(Object transformation records)

+-------+

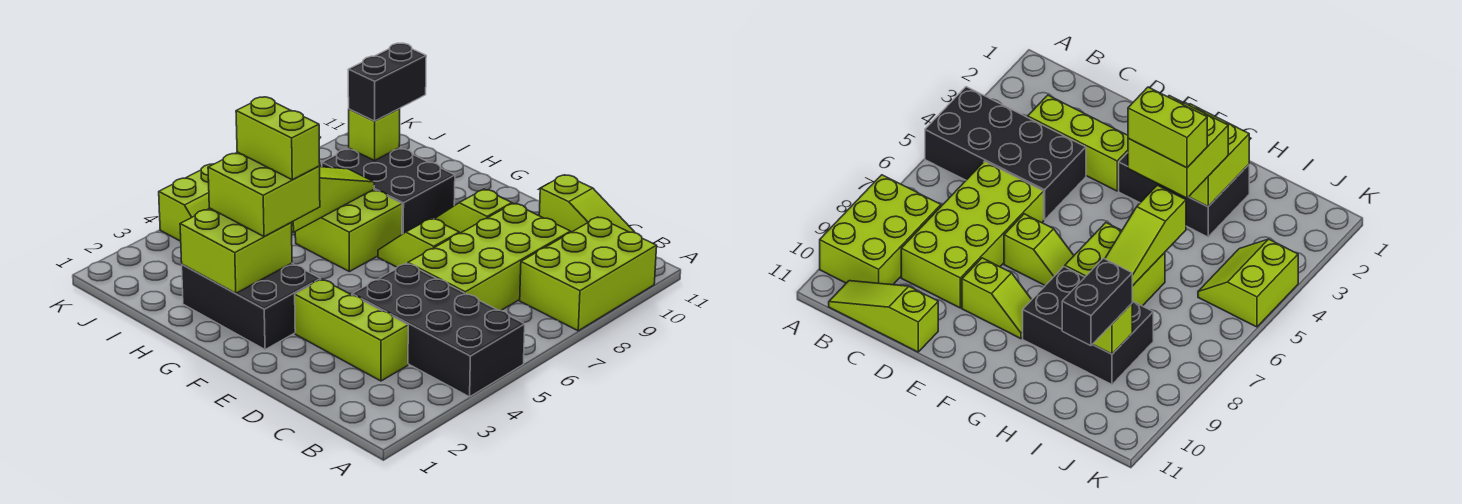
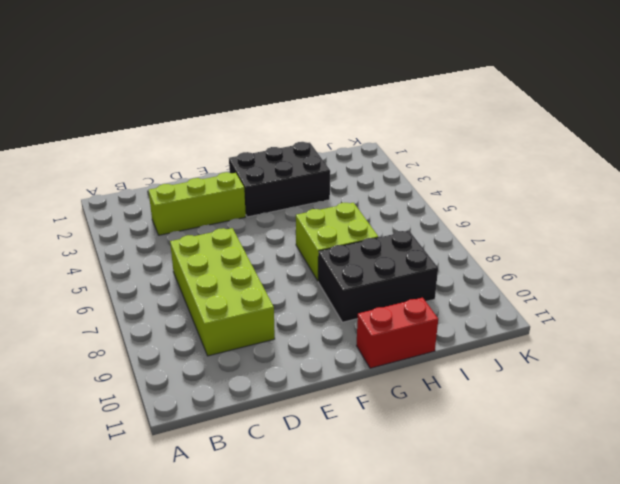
red brick G11:H11 level 1 -> none
none -> black brick A4:D5 level 1
none -> lime brick A8:B10 level 1
none -> lime slope B11:D11 level 1 top D

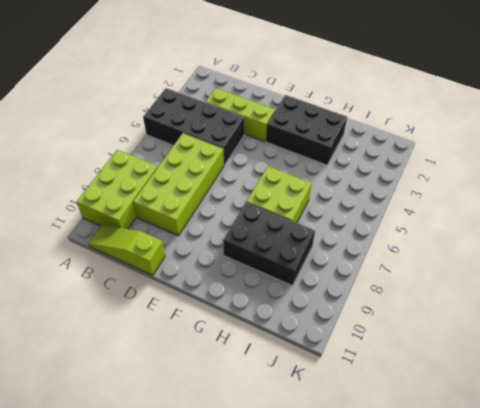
none -> lime slope E7:F7 level 1 top E
none -> lime slope E9:F9 level 1 top E
none -> lime slope J4:K5 level 1 top K

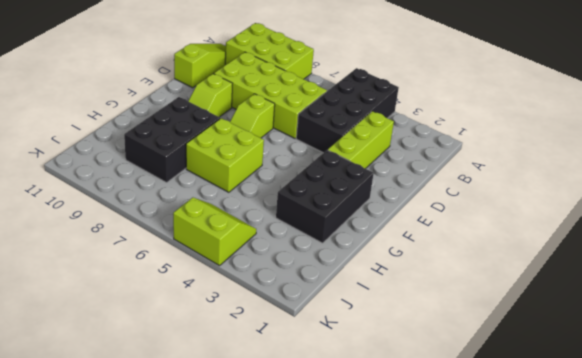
none -> lime brick G2:H3 level 2
none -> lime slope H5:H7 level 2 top 5
none -> lime brick I9 level 2

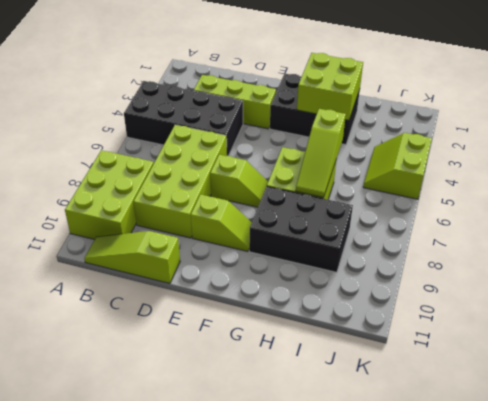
none -> lime brick I9 level 2
none -> lime brick G3:H4 level 3
none -> black brick I9:I10 level 3

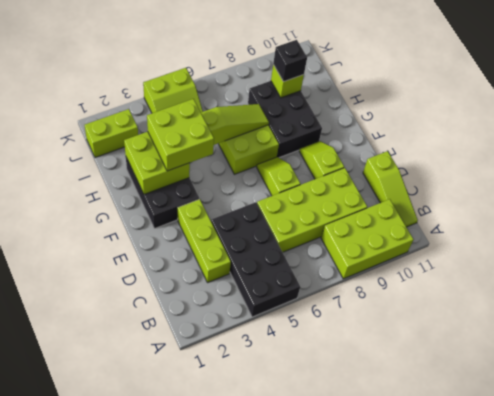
black brick I9 level 3 -> black brick I9:I10 level 3
lime brick J1:J2 level 1 -> lime brick G4:H4 level 4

+-------+

■ **TASK PROMPT**
Repeat nothing but the lines from the one containing "none -> lime brick G3:H4 level 3" through the end of the entries, exactly, and skip the pictures.

■ **PROBLEM SOLUTION**
none -> lime brick G3:H4 level 3
none -> black brick I9:I10 level 3

black brick I9 level 3 -> black brick I9:I10 level 3
lime brick J1:J2 level 1 -> lime brick G4:H4 level 4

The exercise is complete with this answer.